**** Extracted records ****

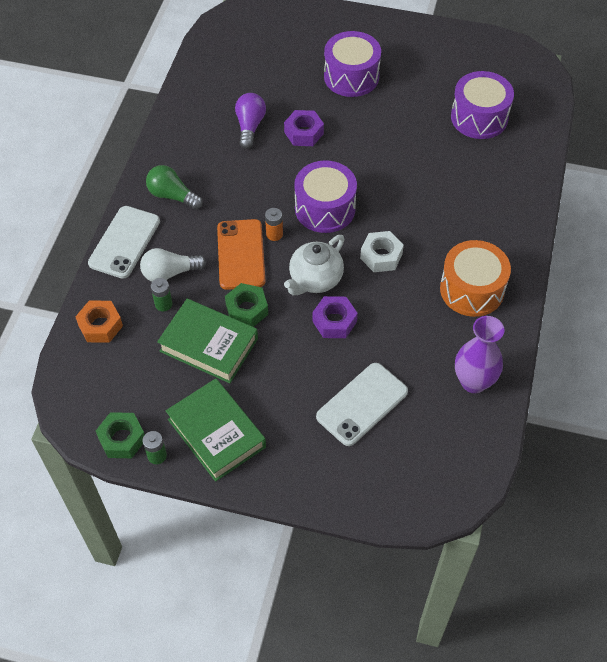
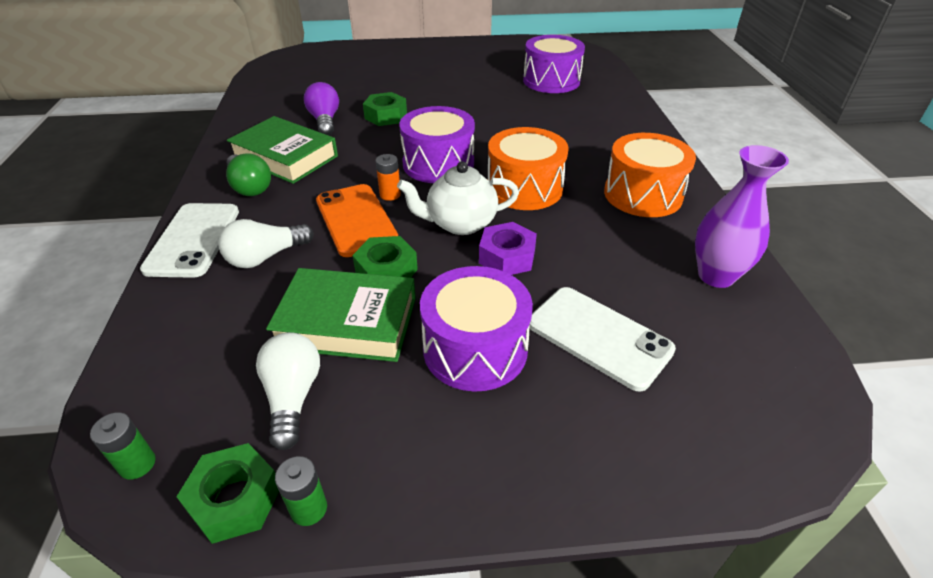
camera: 20 degrees left, 15 degrees down
(100, 325) = (170, 339): orange nut -> none
(163, 304) = (265, 291): green battery -> green battery (137, 464)
(163, 388) = (293, 397): none -> white light bulb
(172, 196) = (250, 186): green light bulb -> green light bulb turned 135 degrees counterclockwise
(216, 433) = (403, 438): green book -> green book (285, 157)
(303, 133) = (386, 116): purple nut -> green nut
(315, 279) = (460, 223): white teapot -> white teapot turned 60 degrees clockwise
(351, 76) = (414, 76): purple drum -> purple drum (475, 349)
(362, 404) = (599, 337): white phone -> white phone turned 75 degrees counterclockwise
(381, 256) = (524, 188): white nut -> orange drum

****

> The problem:
Every line of the records above should be copied exactly, while the pictures are left behind.

> Expected answer:
camera: 20 degrees left, 15 degrees down
(100, 325) = (170, 339): orange nut -> none
(163, 304) = (265, 291): green battery -> green battery (137, 464)
(163, 388) = (293, 397): none -> white light bulb
(172, 196) = (250, 186): green light bulb -> green light bulb turned 135 degrees counterclockwise
(216, 433) = (403, 438): green book -> green book (285, 157)
(303, 133) = (386, 116): purple nut -> green nut
(315, 279) = (460, 223): white teapot -> white teapot turned 60 degrees clockwise
(351, 76) = (414, 76): purple drum -> purple drum (475, 349)
(362, 404) = (599, 337): white phone -> white phone turned 75 degrees counterclockwise
(381, 256) = (524, 188): white nut -> orange drum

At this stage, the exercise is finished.